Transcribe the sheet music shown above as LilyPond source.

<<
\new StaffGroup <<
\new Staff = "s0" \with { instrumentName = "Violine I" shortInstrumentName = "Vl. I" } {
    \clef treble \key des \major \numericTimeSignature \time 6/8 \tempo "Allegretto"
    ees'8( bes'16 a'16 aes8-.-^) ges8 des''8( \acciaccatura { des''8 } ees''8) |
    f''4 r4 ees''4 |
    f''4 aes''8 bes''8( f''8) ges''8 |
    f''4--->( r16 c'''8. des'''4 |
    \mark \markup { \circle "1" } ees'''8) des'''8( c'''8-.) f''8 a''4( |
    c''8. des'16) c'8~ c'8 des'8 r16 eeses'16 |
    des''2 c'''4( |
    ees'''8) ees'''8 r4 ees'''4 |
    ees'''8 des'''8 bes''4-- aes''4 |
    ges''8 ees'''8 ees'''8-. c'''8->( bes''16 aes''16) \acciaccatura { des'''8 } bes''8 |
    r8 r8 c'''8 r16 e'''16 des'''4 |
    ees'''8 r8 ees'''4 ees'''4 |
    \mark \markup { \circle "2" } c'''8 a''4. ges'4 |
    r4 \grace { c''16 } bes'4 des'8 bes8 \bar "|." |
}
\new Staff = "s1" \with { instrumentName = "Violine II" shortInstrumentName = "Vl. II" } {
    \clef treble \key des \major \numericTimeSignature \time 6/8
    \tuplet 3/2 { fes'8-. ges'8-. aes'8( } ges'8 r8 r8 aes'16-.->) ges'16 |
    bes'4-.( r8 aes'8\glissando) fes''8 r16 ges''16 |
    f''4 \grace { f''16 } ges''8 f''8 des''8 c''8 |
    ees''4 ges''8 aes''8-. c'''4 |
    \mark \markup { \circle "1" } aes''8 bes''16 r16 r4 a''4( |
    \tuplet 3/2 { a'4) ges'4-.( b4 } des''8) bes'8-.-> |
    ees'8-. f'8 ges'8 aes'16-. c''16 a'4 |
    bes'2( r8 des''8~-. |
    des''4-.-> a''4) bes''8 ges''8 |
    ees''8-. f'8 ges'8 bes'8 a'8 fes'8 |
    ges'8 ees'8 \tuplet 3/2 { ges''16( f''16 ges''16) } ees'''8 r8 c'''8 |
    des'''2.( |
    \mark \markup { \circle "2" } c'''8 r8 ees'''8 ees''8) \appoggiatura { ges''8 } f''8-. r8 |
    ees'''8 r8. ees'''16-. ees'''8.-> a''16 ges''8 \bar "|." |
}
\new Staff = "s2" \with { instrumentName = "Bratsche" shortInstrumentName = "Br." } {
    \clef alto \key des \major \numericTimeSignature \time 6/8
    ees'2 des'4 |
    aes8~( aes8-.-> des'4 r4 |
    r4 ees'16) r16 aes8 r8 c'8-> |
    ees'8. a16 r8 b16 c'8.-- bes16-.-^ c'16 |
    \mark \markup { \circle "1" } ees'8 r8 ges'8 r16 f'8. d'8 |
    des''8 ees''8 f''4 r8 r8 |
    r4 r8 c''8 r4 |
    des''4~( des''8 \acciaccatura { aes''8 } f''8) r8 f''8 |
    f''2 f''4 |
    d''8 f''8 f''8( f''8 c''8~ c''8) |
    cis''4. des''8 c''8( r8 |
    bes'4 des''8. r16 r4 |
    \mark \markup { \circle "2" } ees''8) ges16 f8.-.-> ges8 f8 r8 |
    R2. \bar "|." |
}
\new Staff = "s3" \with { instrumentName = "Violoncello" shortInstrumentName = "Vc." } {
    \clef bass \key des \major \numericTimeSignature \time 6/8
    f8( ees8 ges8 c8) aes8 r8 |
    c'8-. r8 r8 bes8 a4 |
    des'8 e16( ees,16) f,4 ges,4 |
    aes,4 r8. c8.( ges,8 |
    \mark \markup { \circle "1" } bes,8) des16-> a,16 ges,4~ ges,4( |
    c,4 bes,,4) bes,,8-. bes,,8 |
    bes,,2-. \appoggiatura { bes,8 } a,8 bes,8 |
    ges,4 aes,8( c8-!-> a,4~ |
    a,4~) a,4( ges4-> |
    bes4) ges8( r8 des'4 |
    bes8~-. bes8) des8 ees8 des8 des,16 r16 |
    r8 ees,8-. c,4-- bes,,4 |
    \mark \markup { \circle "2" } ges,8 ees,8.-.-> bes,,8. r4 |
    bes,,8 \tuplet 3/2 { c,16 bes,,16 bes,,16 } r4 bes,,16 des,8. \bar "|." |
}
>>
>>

____________

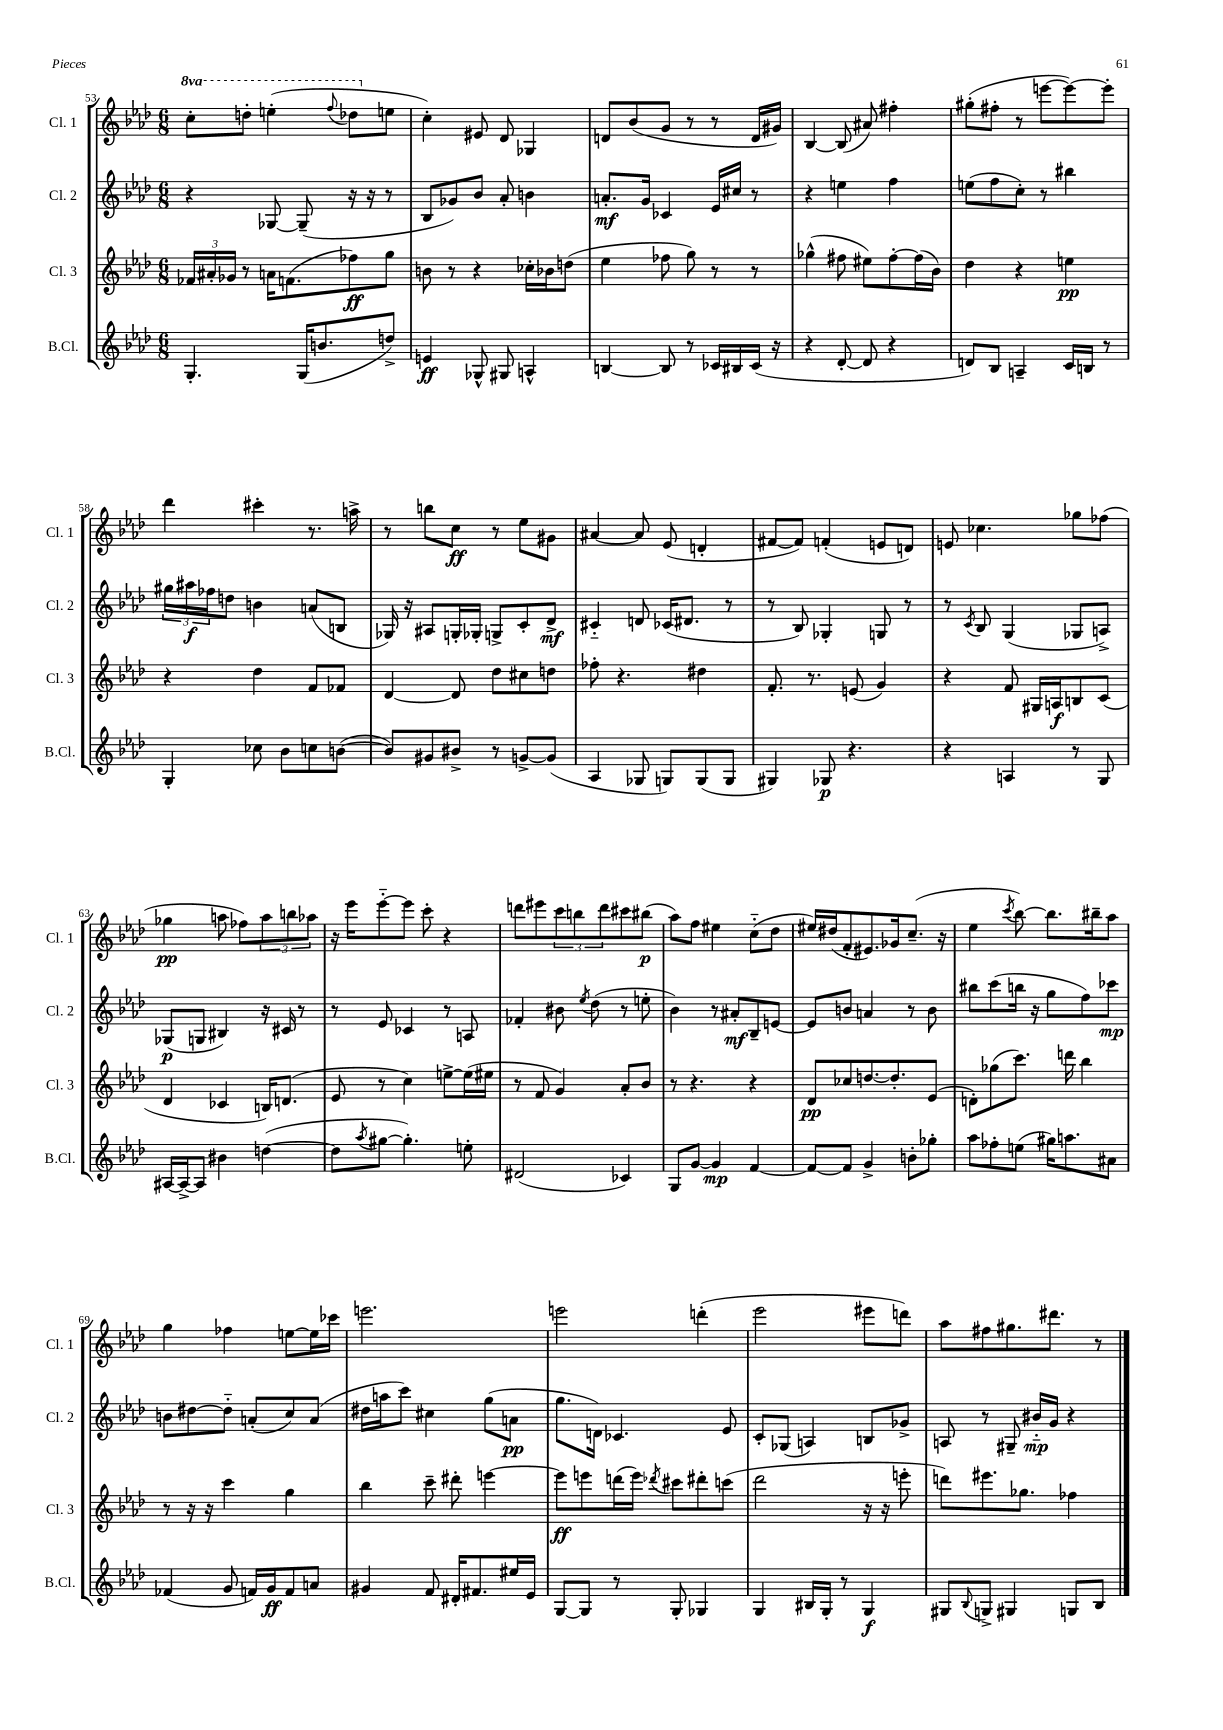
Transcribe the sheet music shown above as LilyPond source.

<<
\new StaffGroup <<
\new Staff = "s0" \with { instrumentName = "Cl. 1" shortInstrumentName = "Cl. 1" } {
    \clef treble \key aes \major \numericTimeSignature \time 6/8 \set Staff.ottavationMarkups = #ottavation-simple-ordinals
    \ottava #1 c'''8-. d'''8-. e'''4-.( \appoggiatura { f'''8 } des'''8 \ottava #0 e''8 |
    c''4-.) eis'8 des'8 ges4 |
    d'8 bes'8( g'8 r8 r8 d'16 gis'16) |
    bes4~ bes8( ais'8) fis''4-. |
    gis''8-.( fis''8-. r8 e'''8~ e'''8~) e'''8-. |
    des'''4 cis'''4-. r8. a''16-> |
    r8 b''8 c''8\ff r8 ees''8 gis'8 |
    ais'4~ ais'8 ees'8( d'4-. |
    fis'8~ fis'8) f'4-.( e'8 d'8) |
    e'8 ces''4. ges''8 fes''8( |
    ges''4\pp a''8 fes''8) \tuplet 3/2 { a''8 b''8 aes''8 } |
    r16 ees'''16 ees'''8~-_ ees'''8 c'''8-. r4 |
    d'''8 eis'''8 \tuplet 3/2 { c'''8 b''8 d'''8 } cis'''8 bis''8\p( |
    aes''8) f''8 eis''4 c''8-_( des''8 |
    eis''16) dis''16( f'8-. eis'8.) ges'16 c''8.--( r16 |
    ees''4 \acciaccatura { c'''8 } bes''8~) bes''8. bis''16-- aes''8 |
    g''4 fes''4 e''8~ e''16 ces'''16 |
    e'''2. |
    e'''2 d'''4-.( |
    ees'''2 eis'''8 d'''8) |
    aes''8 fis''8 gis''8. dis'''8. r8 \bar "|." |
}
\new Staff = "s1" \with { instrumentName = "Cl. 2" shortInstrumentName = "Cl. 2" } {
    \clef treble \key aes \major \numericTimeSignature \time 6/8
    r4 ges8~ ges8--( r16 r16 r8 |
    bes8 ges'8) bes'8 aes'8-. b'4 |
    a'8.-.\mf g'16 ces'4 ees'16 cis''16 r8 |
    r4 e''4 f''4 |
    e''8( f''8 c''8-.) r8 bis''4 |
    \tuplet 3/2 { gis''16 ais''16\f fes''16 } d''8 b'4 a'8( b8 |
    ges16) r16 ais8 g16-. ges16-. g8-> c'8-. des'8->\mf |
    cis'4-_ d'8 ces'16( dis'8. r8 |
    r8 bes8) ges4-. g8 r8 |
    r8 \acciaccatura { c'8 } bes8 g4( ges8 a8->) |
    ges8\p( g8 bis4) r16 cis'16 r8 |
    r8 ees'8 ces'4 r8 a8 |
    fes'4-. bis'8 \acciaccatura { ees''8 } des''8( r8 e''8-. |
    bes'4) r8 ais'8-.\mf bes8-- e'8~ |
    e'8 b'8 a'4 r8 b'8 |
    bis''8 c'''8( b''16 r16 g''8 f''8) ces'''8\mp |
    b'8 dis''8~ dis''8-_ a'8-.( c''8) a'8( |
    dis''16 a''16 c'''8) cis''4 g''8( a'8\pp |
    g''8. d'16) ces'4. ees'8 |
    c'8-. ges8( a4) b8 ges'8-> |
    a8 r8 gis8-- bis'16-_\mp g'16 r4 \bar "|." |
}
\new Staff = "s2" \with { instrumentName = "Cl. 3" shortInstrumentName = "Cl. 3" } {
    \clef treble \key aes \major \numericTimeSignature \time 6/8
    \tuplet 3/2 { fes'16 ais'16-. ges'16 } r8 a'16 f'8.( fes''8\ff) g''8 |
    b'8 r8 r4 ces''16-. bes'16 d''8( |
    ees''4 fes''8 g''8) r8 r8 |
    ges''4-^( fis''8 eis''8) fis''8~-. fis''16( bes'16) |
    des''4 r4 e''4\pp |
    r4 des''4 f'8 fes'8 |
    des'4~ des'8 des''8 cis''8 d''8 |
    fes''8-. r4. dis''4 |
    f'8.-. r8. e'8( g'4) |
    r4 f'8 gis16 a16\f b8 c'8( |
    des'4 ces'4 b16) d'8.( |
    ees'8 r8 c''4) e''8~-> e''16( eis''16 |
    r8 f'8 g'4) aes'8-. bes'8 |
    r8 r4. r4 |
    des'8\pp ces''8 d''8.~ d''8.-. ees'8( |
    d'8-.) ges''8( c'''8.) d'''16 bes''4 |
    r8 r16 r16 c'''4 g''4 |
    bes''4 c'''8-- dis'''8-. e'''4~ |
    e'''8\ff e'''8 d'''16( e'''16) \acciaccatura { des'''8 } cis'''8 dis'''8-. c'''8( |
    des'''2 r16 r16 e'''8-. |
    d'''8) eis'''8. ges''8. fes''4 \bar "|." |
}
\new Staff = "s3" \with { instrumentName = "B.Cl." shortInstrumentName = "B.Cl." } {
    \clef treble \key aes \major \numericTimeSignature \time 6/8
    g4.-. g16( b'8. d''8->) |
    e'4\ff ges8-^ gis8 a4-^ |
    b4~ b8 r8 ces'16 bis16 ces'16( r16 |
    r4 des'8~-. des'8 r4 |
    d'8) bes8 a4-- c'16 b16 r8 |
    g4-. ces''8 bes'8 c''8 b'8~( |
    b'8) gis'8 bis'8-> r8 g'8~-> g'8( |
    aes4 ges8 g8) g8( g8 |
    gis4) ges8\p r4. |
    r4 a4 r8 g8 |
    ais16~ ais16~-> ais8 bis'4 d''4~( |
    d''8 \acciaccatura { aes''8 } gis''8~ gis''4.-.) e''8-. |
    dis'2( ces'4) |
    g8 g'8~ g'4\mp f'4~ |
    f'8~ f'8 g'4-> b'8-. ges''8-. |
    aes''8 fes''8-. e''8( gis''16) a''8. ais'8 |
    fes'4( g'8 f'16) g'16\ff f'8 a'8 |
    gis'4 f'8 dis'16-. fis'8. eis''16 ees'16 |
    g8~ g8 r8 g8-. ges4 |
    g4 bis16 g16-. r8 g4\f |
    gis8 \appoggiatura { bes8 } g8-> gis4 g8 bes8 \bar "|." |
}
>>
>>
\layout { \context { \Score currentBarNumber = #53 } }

____________

The task
Which lines in the entries above contain the string "appoggiatura"? Copy out each of them.

The response
    \mark \markup { \circle "2" } c'''8 r8 ees'''8 ees''8) \appoggiatura { ges''8 } f''8-. r8 |
    bes,,2-. \appoggiatura { bes,8 } a,8 bes,8 |
    \ottava #1 c'''8-. d'''8-. e'''4-.( \appoggiatura { f'''8 } des'''8 \ottava #0 e''8 |
    gis8 \appoggiatura { bes8 } g8-> gis4 g8 bes8 \bar "|." |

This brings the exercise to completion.